> _Task statement_: Can you reproduce the stretch of the listing from the line containing "Philippe [1555, 230]" through its end, requests included, while shifting each coordinate in the answers by adding 115 to both numbers?

> _Data for processing_:
========================================
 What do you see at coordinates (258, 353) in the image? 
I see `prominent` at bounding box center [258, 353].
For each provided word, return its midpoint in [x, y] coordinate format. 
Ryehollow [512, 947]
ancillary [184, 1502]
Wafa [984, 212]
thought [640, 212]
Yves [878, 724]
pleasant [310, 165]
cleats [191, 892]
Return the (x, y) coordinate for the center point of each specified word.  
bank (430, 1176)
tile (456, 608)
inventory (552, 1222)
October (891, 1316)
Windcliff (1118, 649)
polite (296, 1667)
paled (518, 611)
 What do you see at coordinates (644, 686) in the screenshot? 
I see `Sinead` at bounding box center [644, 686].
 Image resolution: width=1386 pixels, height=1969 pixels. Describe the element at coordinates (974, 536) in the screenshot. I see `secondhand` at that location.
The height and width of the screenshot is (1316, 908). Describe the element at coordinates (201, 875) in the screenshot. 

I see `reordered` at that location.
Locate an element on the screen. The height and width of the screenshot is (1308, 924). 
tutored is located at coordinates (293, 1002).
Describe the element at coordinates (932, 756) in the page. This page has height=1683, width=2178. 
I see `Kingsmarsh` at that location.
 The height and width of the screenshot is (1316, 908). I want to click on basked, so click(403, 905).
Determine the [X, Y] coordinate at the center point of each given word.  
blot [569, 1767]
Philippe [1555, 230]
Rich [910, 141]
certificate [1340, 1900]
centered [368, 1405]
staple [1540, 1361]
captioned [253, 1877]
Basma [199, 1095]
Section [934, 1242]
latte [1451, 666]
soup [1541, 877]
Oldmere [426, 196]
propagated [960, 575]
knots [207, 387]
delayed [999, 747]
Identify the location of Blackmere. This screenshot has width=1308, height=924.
========================================
> _Task response_:
Philippe [1670, 345]
Rich [1025, 256]
certificate [1455, 2015]
centered [483, 1520]
staple [1655, 1476]
captioned [368, 1992]
Basma [314, 1210]
Section [1049, 1357]
latte [1566, 781]
soup [1656, 992]
Oldmere [541, 311]
propagated [1075, 690]
knots [322, 502]
delayed [1114, 862]
Identify the location of Blackmere. This screenshot has width=1308, height=924.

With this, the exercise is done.